### Records for processing

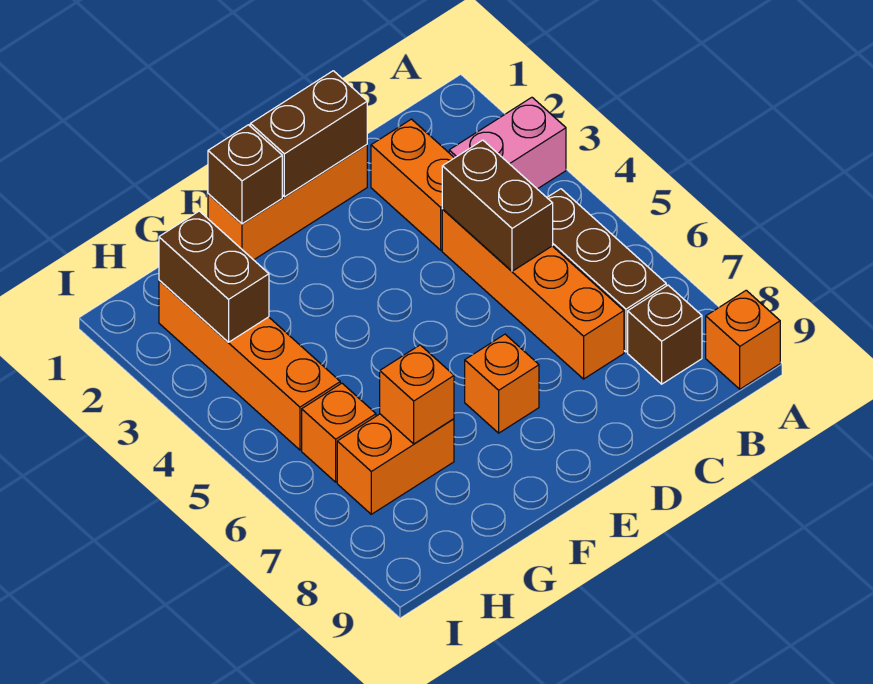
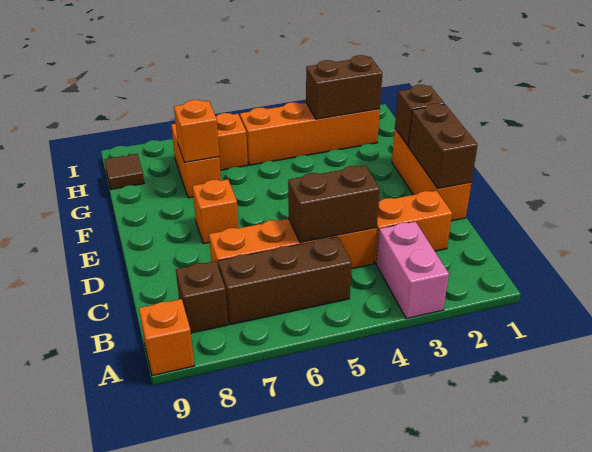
none -> brown 1x1 tile [104,154,144,189]

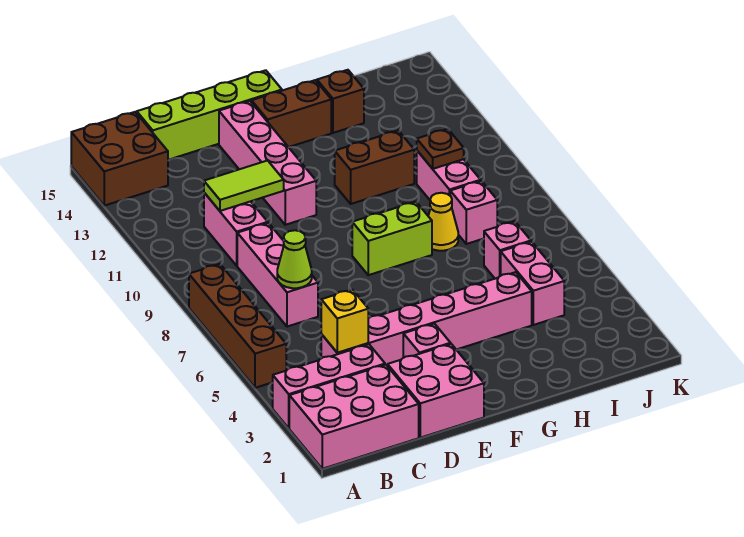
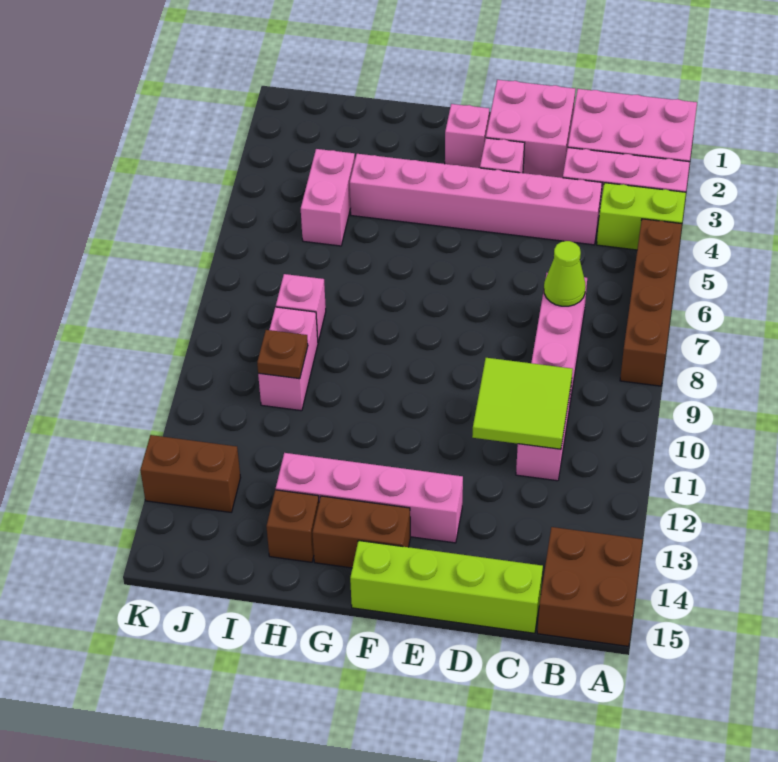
yellow 1x1 brick [321,290,368,353] -> none
lime 1x2 tile [204,161,284,211] -> lime 2x2 tile [472,358,573,449]
pink 1x4 brick [219,101,316,225] -> pink 1x4 brick turned to [276,453,463,543]
lime 1x2 brick [352,202,432,275] -> lime 1x2 brick moved to [597,183,686,250]
brown 1x2 brick [335,131,414,204] -> brown 1x2 brick moved to [140,435,241,512]
yellow 1x1 cone [428,193,458,251] -> none
pink 1x1 brick [484,221,531,279] -> pink 1x1 brick moved to [445,104,489,168]

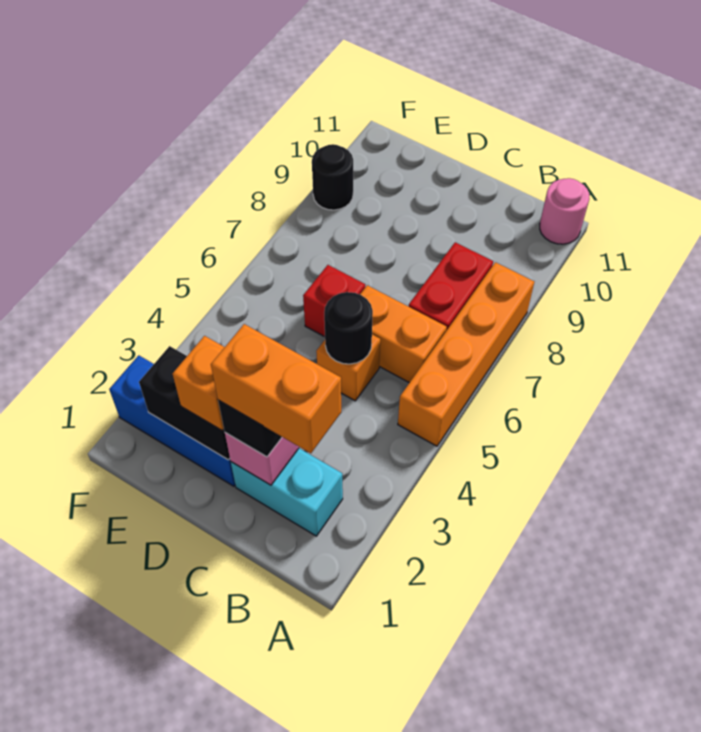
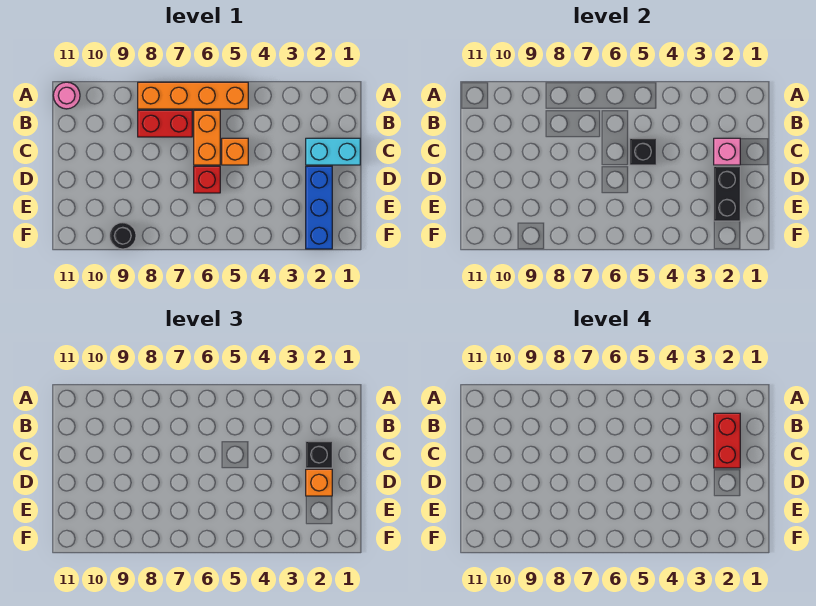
cyan 1x2 brick [231,448,343,536] -> cyan 1x2 brick turned to [306,138,360,165]
orange 1x2 brick [211,324,341,453] -> red 1x2 brick [714,413,740,468]
black 1x1 round brick [324,292,373,364] -> black 1x1 brick [630,138,656,165]

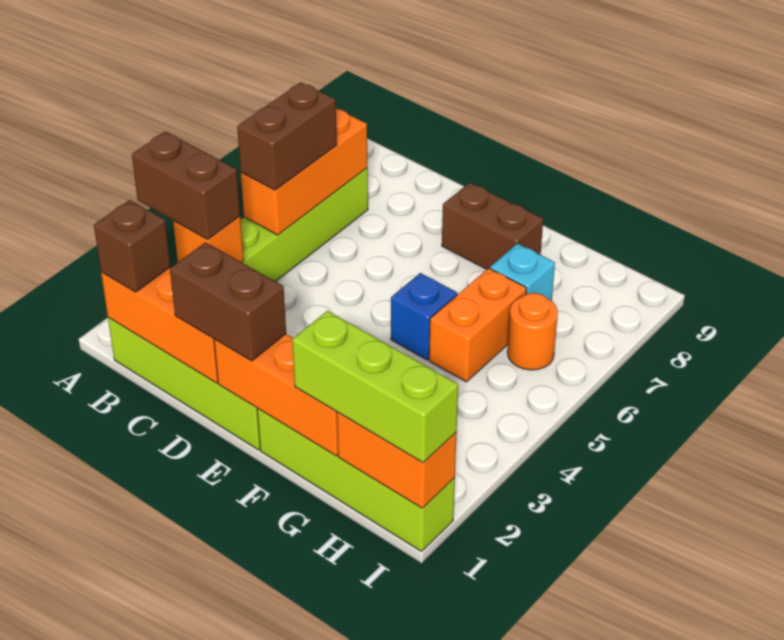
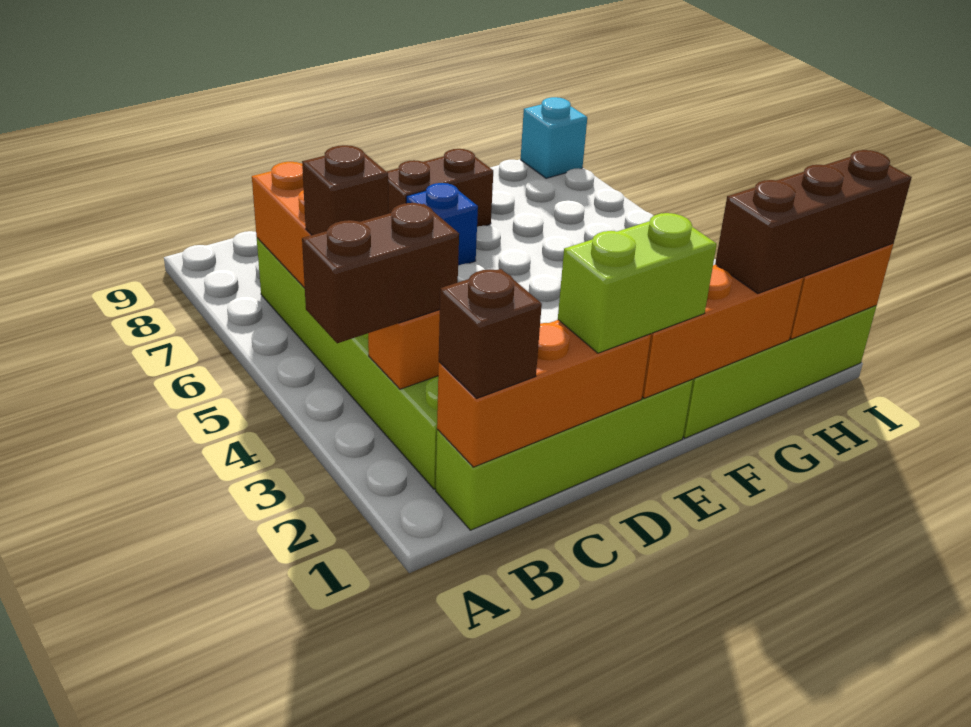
brown 1x2 brick [237,82,337,190] -> brown 1x1 brick [302,145,388,235]
brown 1x2 brick [170,242,286,361] -> lime 1x2 brick [558,213,717,353]
blue 1x1 brick [391,273,457,360] -> blue 1x1 brick moved to [406,183,478,266]
lime 1x3 brick [292,311,458,463] -> brown 1x3 brick [715,150,912,293]
orange 1x2 brick [429,268,526,382] -> none
cyan 1x1 brick [490,244,555,301] -> cyan 1x1 brick moved to [521,97,587,178]
orange 1x1 round brick [507,293,558,370] -> none

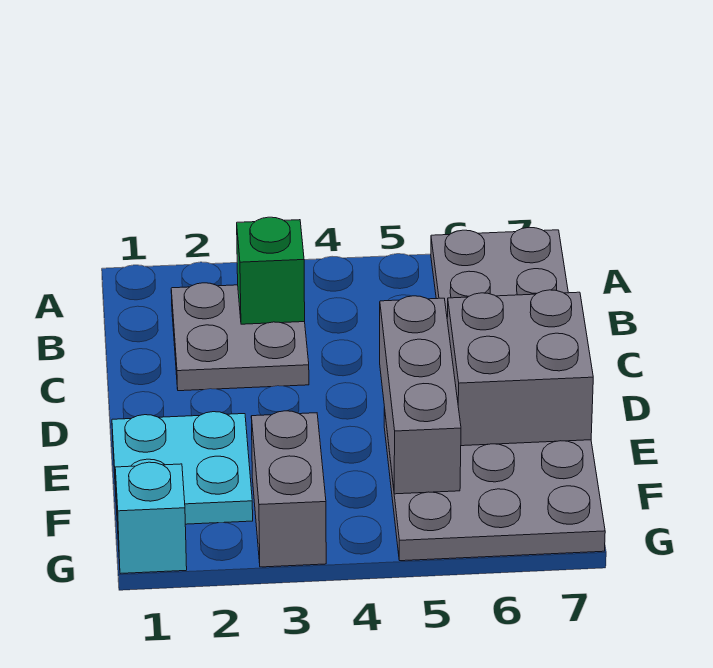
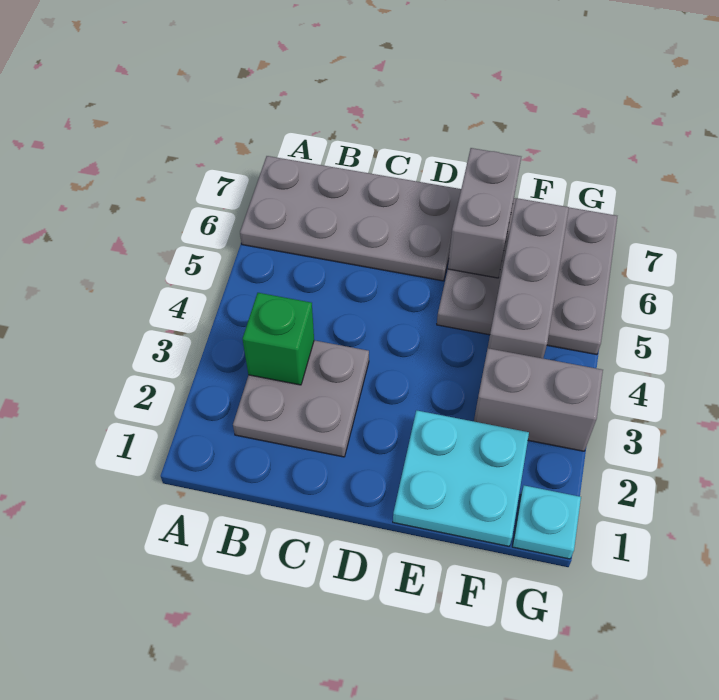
grey 1x3 brick [380,296,461,494] -> grey 1x3 brick turned to [488,198,569,358]
grey 2x2 brick [447,290,593,446] -> grey 1x2 brick [448,148,521,278]
cyan 1x1 brick [115,462,187,574] -> cyan 1x1 plate [512,485,581,559]

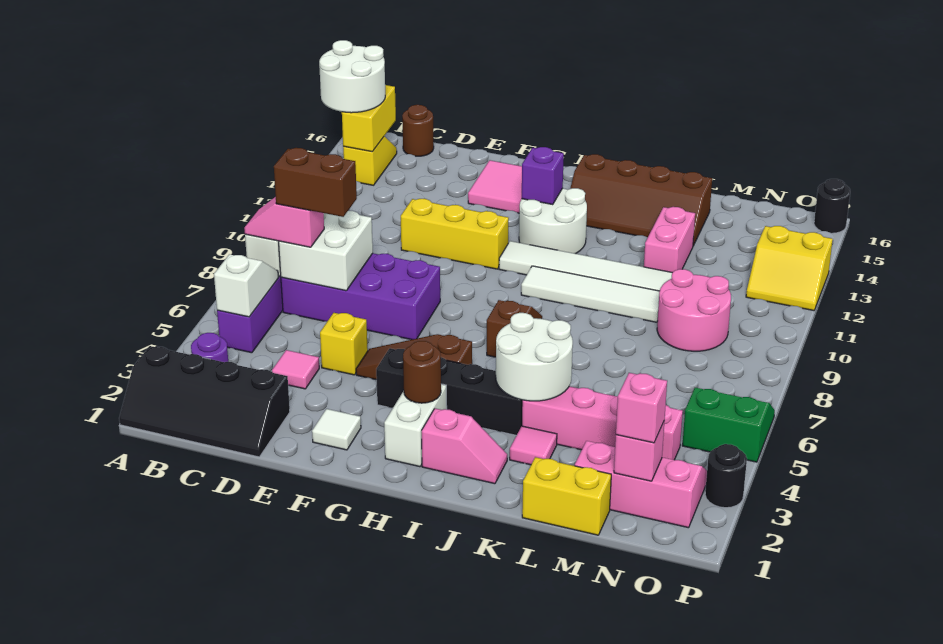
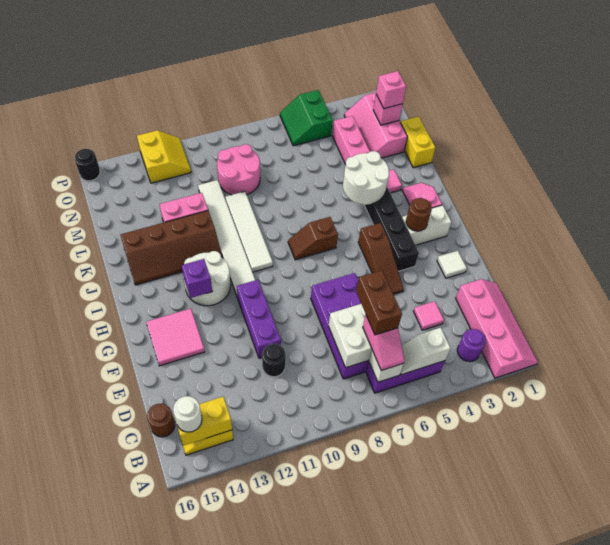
black 2x4 slope [119,346,290,457] -> pink 2x4 slope [456,279,538,378]
white 2x2 round brick [319,40,385,113] -> white 1x1 round brick [173,396,202,432]
yellow 1x1 brick [320,313,368,375] -> none
yellow 1x3 brick [401,199,509,269] -> purple 1x3 brick [237,280,281,358]
brown 2x4 slope [570,154,712,246] -> brown 2x4 slope turned to [121,211,222,285]
black 1x1 round brick [705,444,747,508] -> black 1x1 round brick moved to [262,344,286,377]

### Exercise instructions
The material is to be written out word for word, and the pictures are to be left out.

### Answer to this problem
none -> brown 1x1 tile [104,154,144,189]

yellow 1x1 brick [321,290,368,353] -> none
lime 1x2 tile [204,161,284,211] -> lime 2x2 tile [472,358,573,449]
pink 1x4 brick [219,101,316,225] -> pink 1x4 brick turned to [276,453,463,543]
lime 1x2 brick [352,202,432,275] -> lime 1x2 brick moved to [597,183,686,250]
brown 1x2 brick [335,131,414,204] -> brown 1x2 brick moved to [140,435,241,512]
yellow 1x1 cone [428,193,458,251] -> none
pink 1x1 brick [484,221,531,279] -> pink 1x1 brick moved to [445,104,489,168]

cyan 1x2 brick [231,448,343,536] -> cyan 1x2 brick turned to [306,138,360,165]
orange 1x2 brick [211,324,341,453] -> red 1x2 brick [714,413,740,468]
black 1x1 round brick [324,292,373,364] -> black 1x1 brick [630,138,656,165]

brown 1x2 brick [237,82,337,190] -> brown 1x1 brick [302,145,388,235]
brown 1x2 brick [170,242,286,361] -> lime 1x2 brick [558,213,717,353]
blue 1x1 brick [391,273,457,360] -> blue 1x1 brick moved to [406,183,478,266]
lime 1x3 brick [292,311,458,463] -> brown 1x3 brick [715,150,912,293]
orange 1x2 brick [429,268,526,382] -> none
cyan 1x1 brick [490,244,555,301] -> cyan 1x1 brick moved to [521,97,587,178]
orange 1x1 round brick [507,293,558,370] -> none

grey 1x3 brick [380,296,461,494] -> grey 1x3 brick turned to [488,198,569,358]
grey 2x2 brick [447,290,593,446] -> grey 1x2 brick [448,148,521,278]
cyan 1x1 brick [115,462,187,574] -> cyan 1x1 plate [512,485,581,559]

black 2x4 slope [119,346,290,457] -> pink 2x4 slope [456,279,538,378]
white 2x2 round brick [319,40,385,113] -> white 1x1 round brick [173,396,202,432]
yellow 1x1 brick [320,313,368,375] -> none
yellow 1x3 brick [401,199,509,269] -> purple 1x3 brick [237,280,281,358]
brown 2x4 slope [570,154,712,246] -> brown 2x4 slope turned to [121,211,222,285]
black 1x1 round brick [705,444,747,508] -> black 1x1 round brick moved to [262,344,286,377]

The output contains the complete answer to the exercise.